Prompt » Whenever the word "DGND" appears in a line of the data below, copy that line.

Dataset excerpts »
★ ★ ★ ★ ★ ★ ★
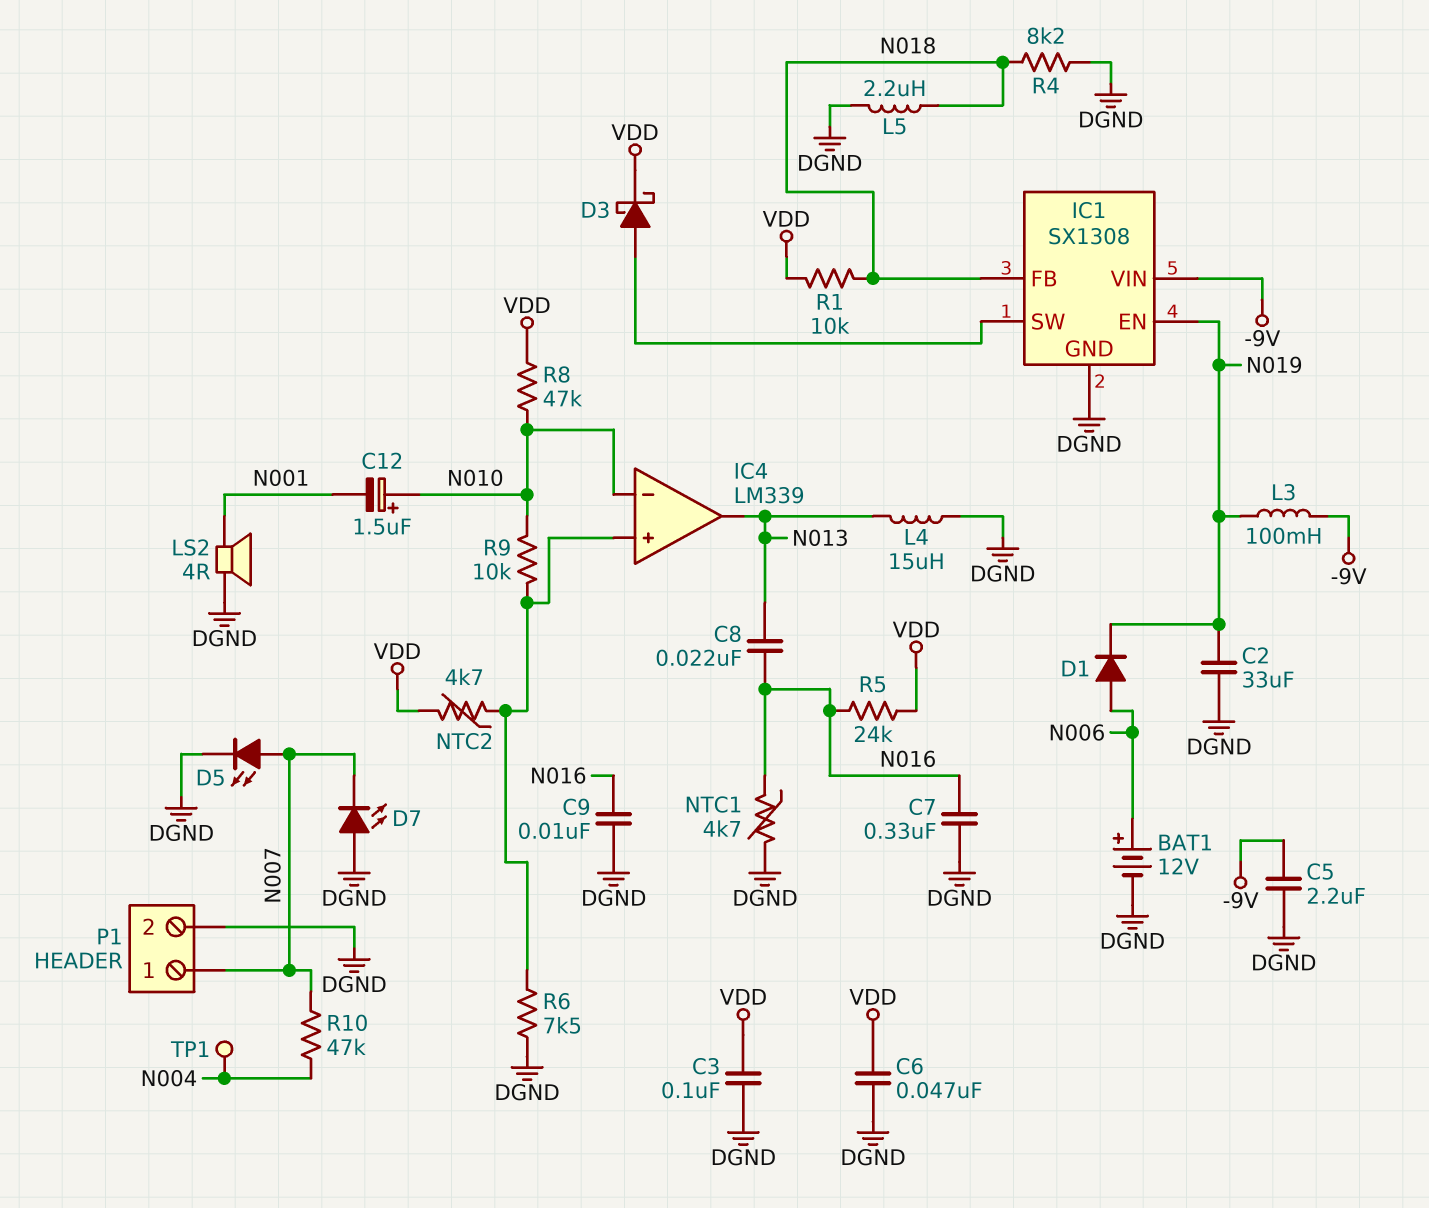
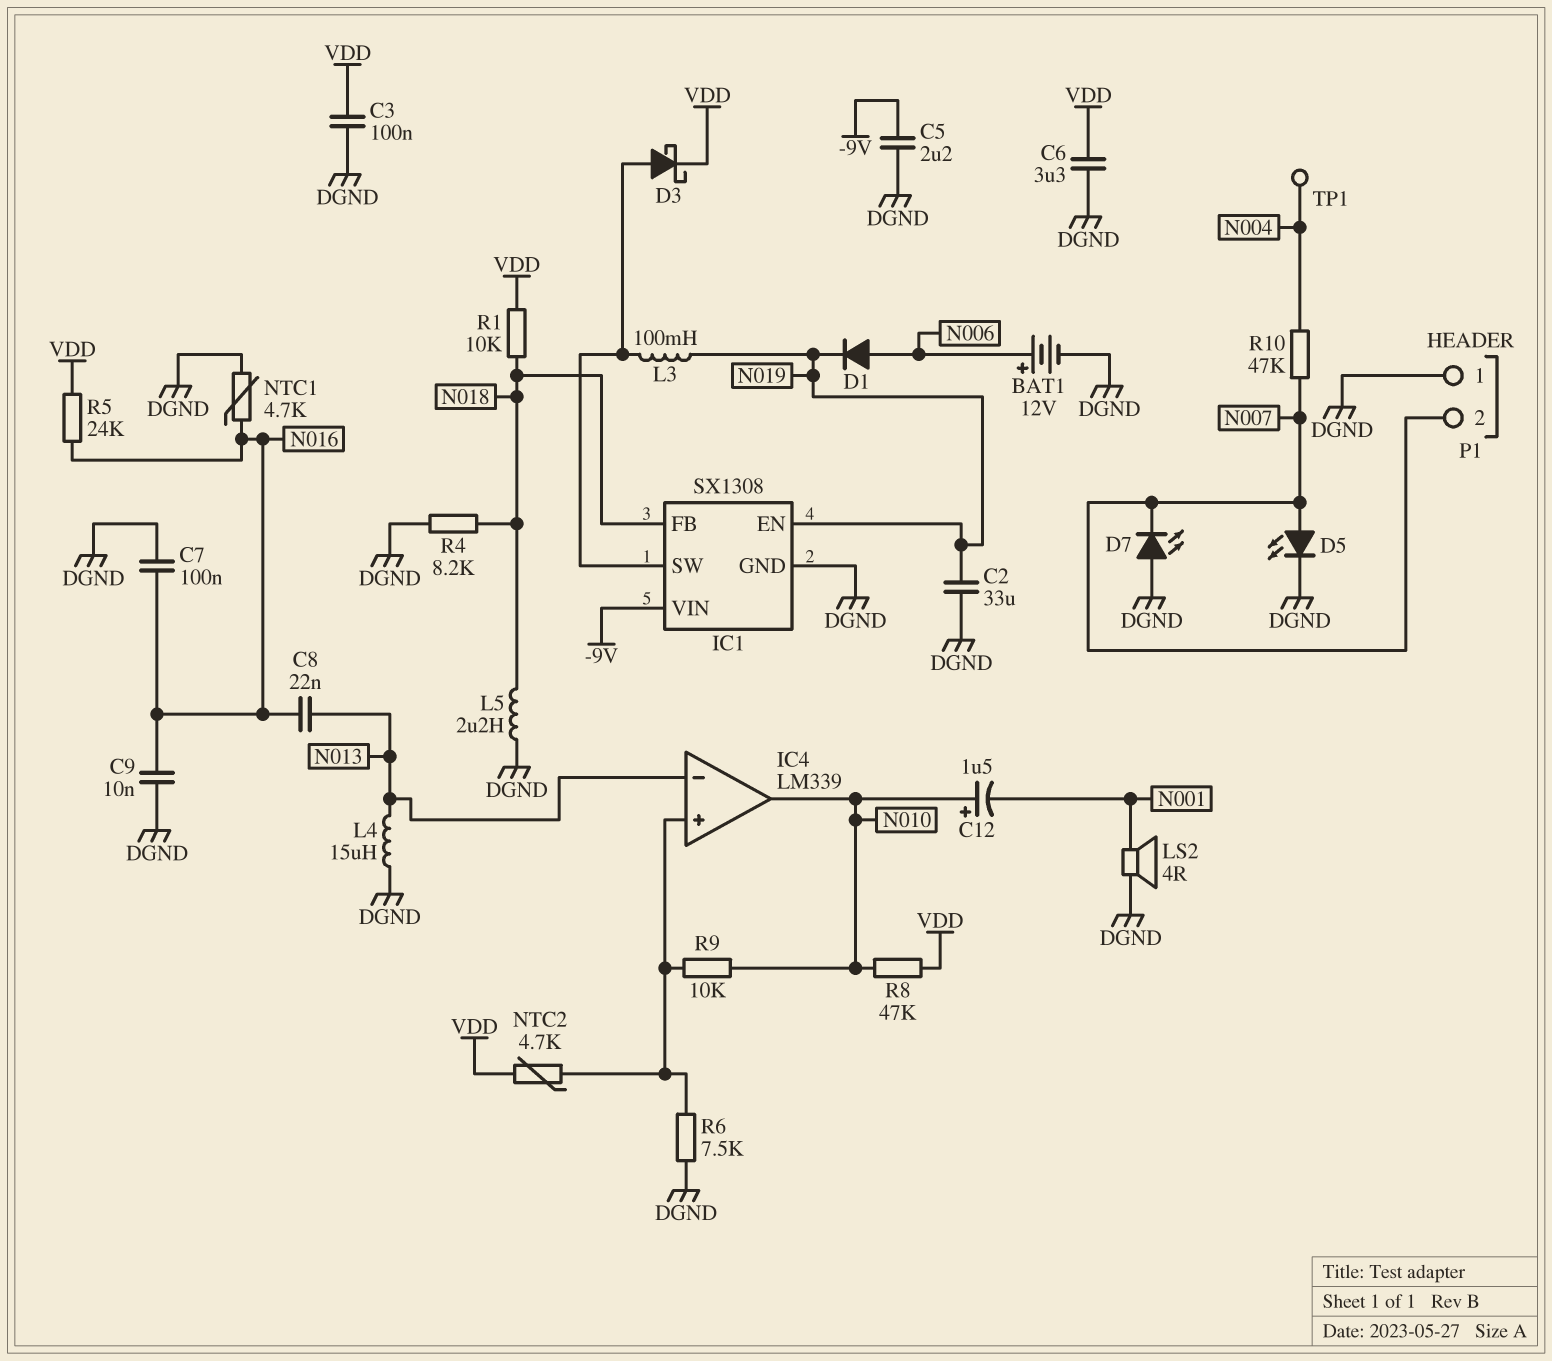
C6: 47nF (DGND, VDD) -> 3.3uF (DGND, VDD)
C7: 330nF (DGND, N016) -> 100nF (DGND, N016)
IC4 pin in-: N010 -> N013
IC4 pin out: N013 -> N010
L3: 100mH (-9V, N019) -> 100mH (IC1/SW, N019)
P1 pin 1: N007 -> DGND
P1 pin 2: DGND -> N007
★ ★ ★ ★ ★ ★ ★
Answer for the task »
C6: 47nF (DGND, VDD) -> 3.3uF (DGND, VDD)
C7: 330nF (DGND, N016) -> 100nF (DGND, N016)
P1 pin 1: N007 -> DGND
P1 pin 2: DGND -> N007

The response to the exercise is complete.